Collected data:
= = = = = = =
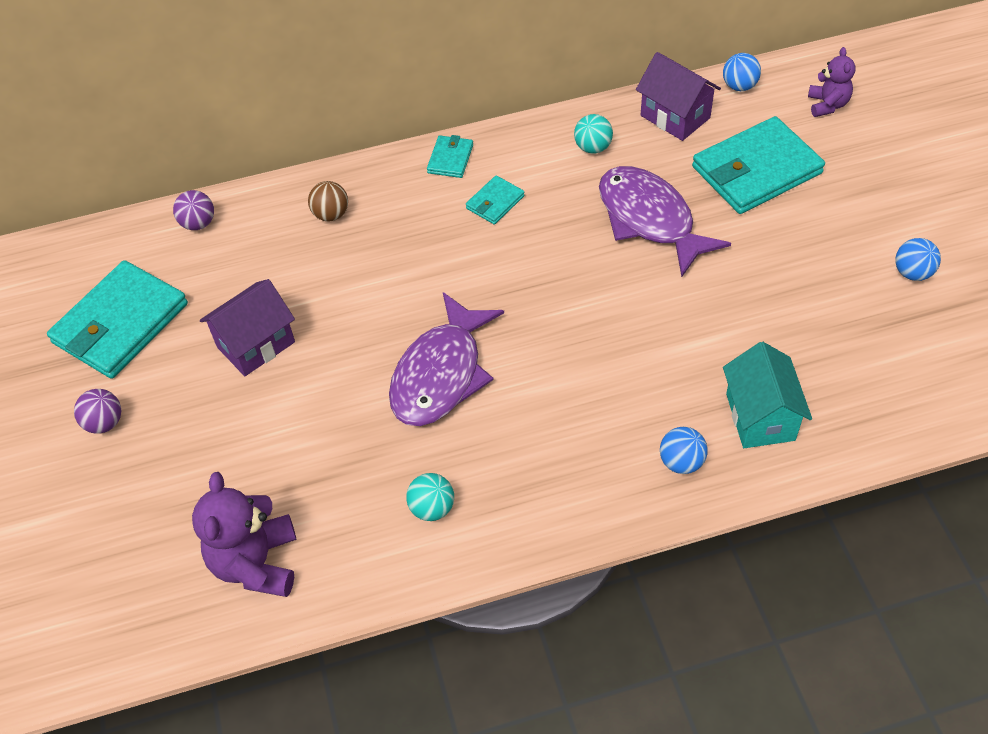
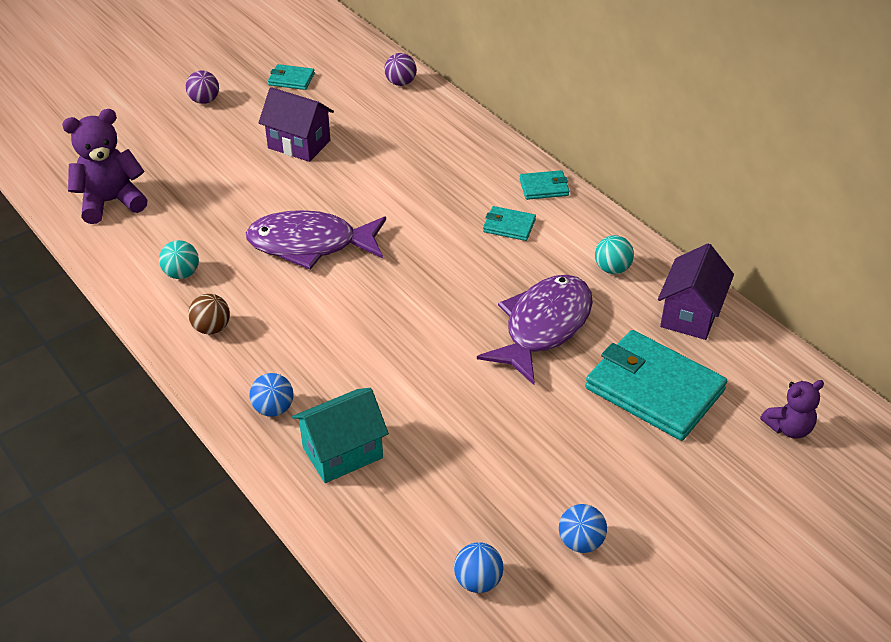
camera: 65 degrees right, 10 degrees down
(120, 323) = (291, 79): turquoise wallet -> turquoise wallet, size x0.47
(331, 214) = (445, 142): brown ball -> brown ball (212, 328)
(739, 86) = (767, 352): blue ball -> blue ball (478, 581)

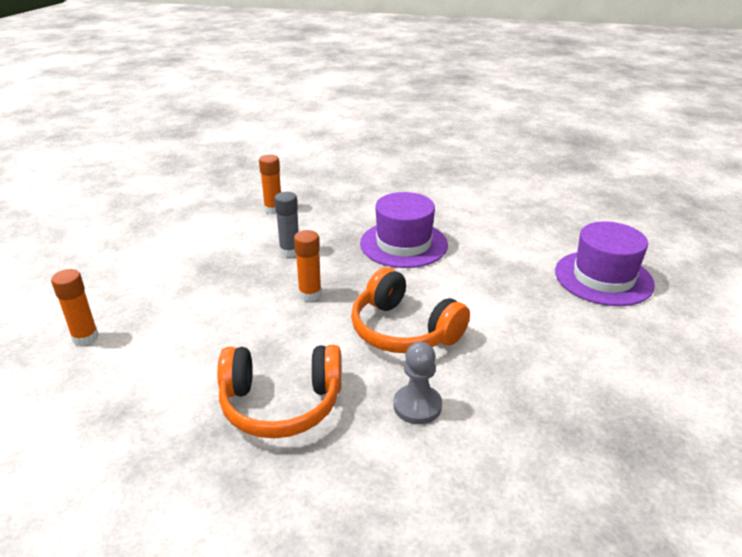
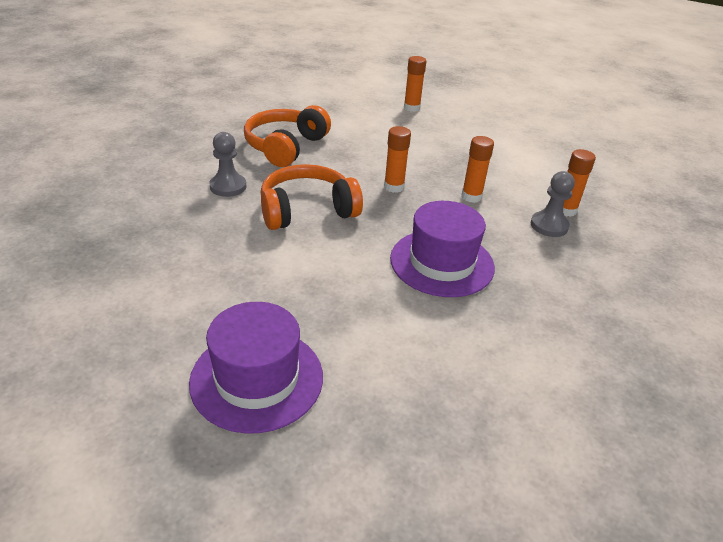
camera: 115 degrees right, 5 degrees up
(290, 251) = (471, 197): grey glue stick -> orange glue stick
(304, 213) = (549, 226): none -> grey pawn

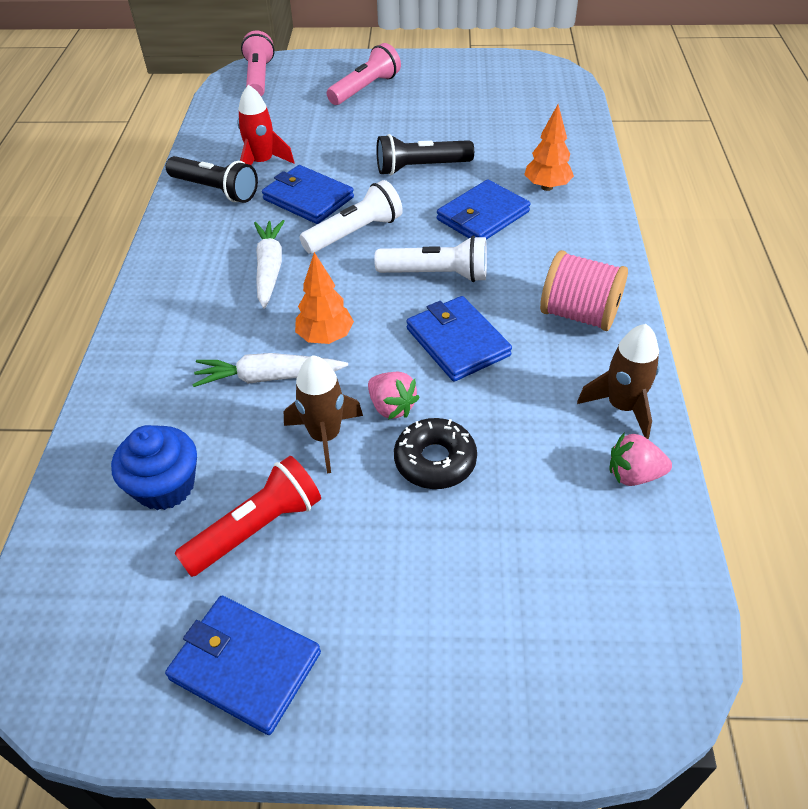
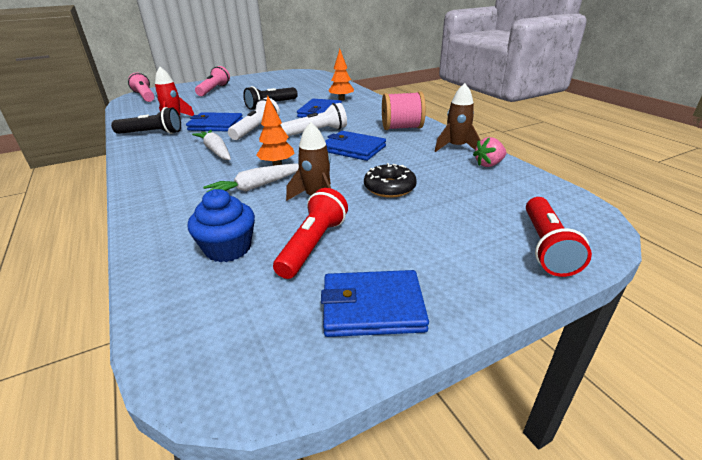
camera: 30 degrees left, 15 degrees down
(391, 407) = (343, 177): pink strawberry -> none
(538, 690) = (546, 247): none -> red flashlight

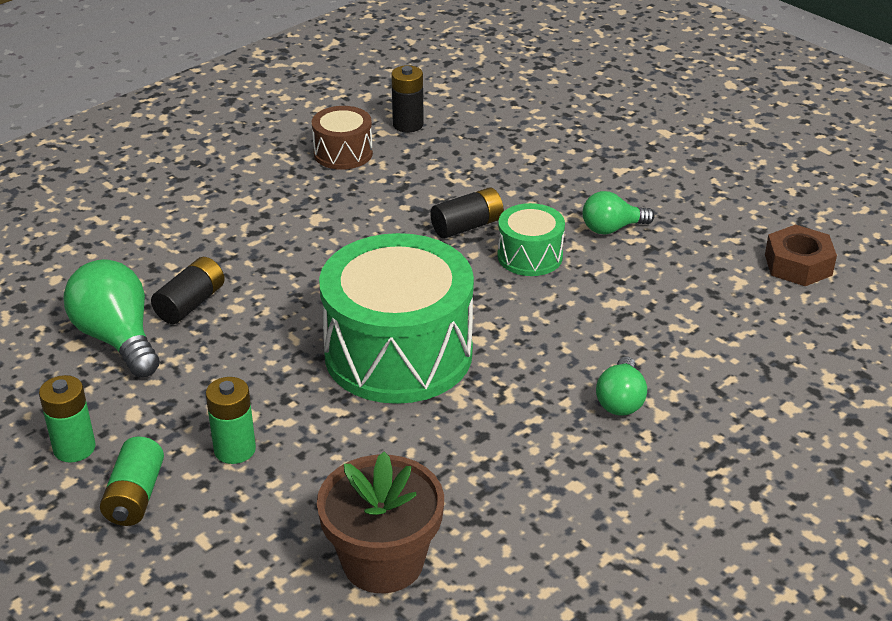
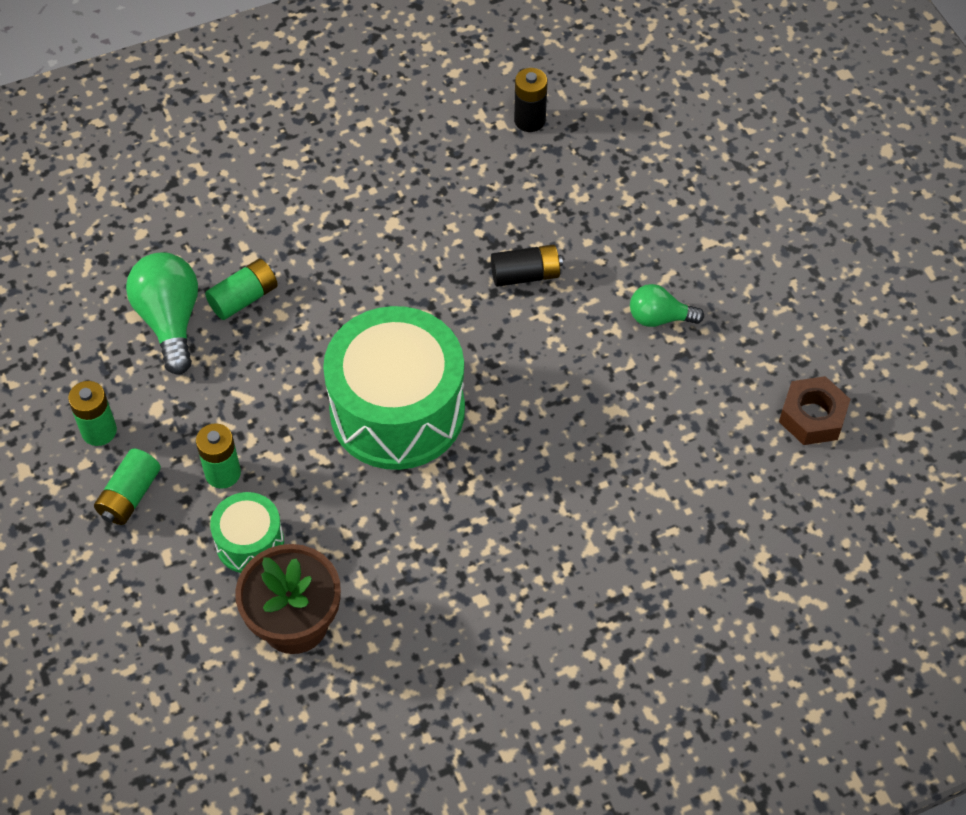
camera: 20 degrees right, 20 degrees up
(190, 304) = (244, 298): black battery -> green battery
(343, 153) = (451, 143): brown drum -> none
(530, 256) = (565, 330): green drum -> green drum (250, 542)
(620, 400) = (563, 524): green light bulb -> none

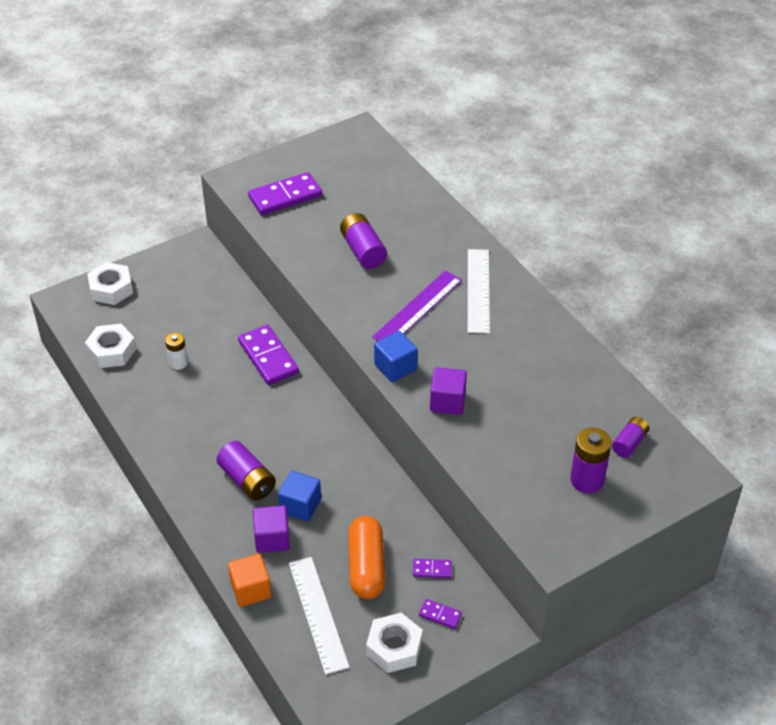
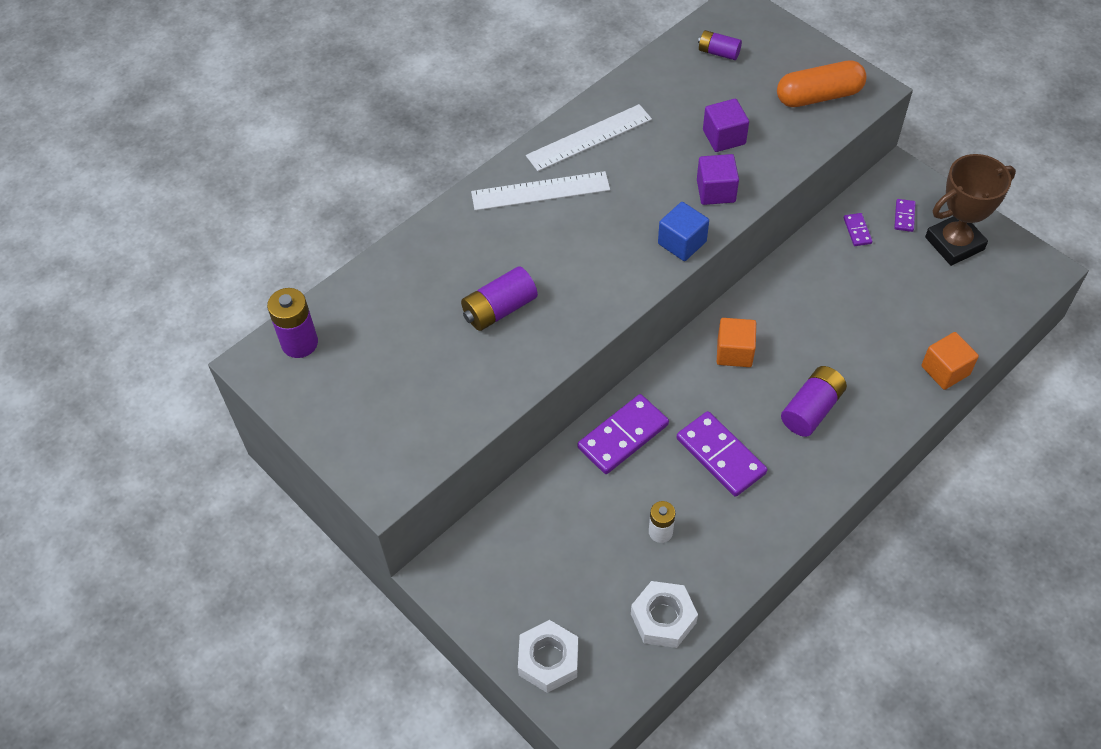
camera: 100 degrees left, 10 degrees up
(272, 538) = (877, 367): purple cube -> purple cube (724, 137)
(285, 196) = (411, 416): purple domino -> purple domino (720, 456)
(300, 506) = (826, 353): blue cube -> none
(318, 614) = (946, 308): white ruler -> white ruler (589, 137)
(322, 443) = (734, 352): none -> orange cube
(366, 566) = (876, 281): orange capsule -> orange capsule (819, 96)
(394, 647) = (954, 243): white nut -> brown trophy
(417, 308) = (584, 239): purple ruler -> none
(587, 480) = (776, 76): purple battery -> purple battery (299, 343)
= = = = = = =
Read through the records above and copy the lines that contain "camera".

ANSWER FOR THE TASK:
camera: 65 degrees right, 10 degrees down
camera: 115 degrees right, 5 degrees up
camera: 30 degrees left, 15 degrees down
camera: 20 degrees right, 20 degrees up
camera: 100 degrees left, 10 degrees up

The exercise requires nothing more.